**Your assignment:** Return all entries word for word, but drop any images.

--- START ---

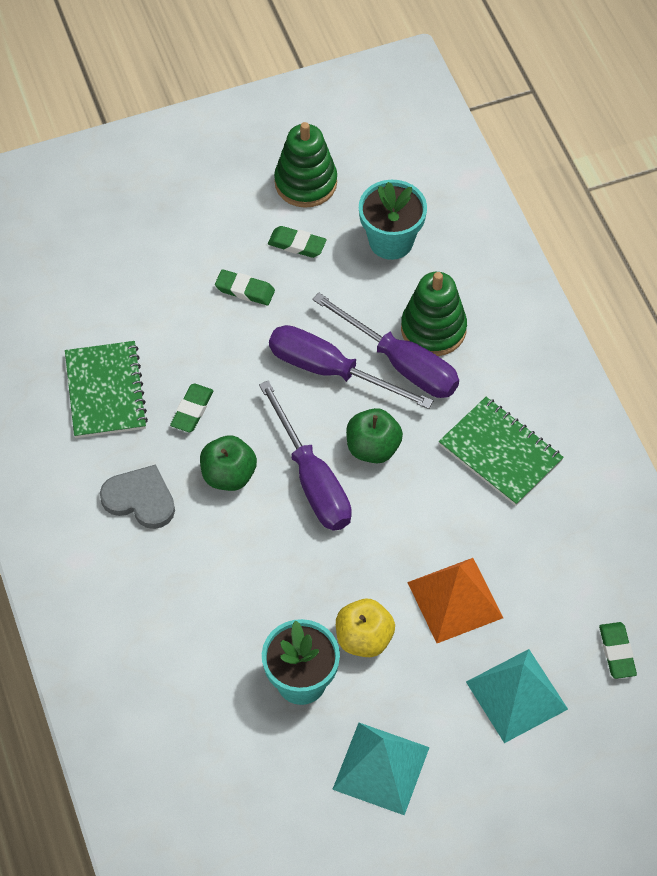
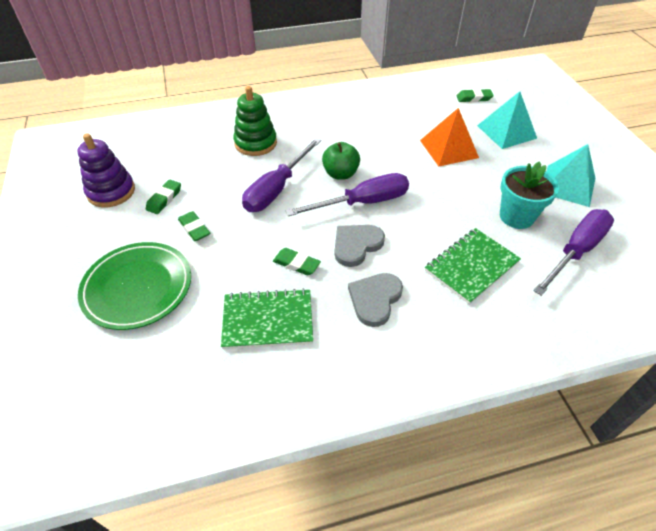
camera: 85 degrees left, 10 degrees down
(146, 256) = (138, 288): none -> green plate
(228, 475) = (356, 245): green apple -> grey heart
(245, 290) = (194, 228): green eraser -> green eraser turned 60 degrees counterclockwise
(305, 183) = (111, 192): green stacking toy -> purple stacking toy
(364, 639) = (480, 186): yellow apple -> none
(391, 241) = (180, 155): turquoise flower pot -> none
(401, 363) = (278, 158): purple screwdriver -> purple screwdriver (576, 251)
(500, 452) = (349, 125): green notebook -> green notebook (471, 266)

--- END ---

**Written response:**
camera: 85 degrees left, 10 degrees down
(146, 256) = (138, 288): none -> green plate
(228, 475) = (356, 245): green apple -> grey heart
(245, 290) = (194, 228): green eraser -> green eraser turned 60 degrees counterclockwise
(305, 183) = (111, 192): green stacking toy -> purple stacking toy
(364, 639) = (480, 186): yellow apple -> none
(391, 241) = (180, 155): turquoise flower pot -> none
(401, 363) = (278, 158): purple screwdriver -> purple screwdriver (576, 251)
(500, 452) = (349, 125): green notebook -> green notebook (471, 266)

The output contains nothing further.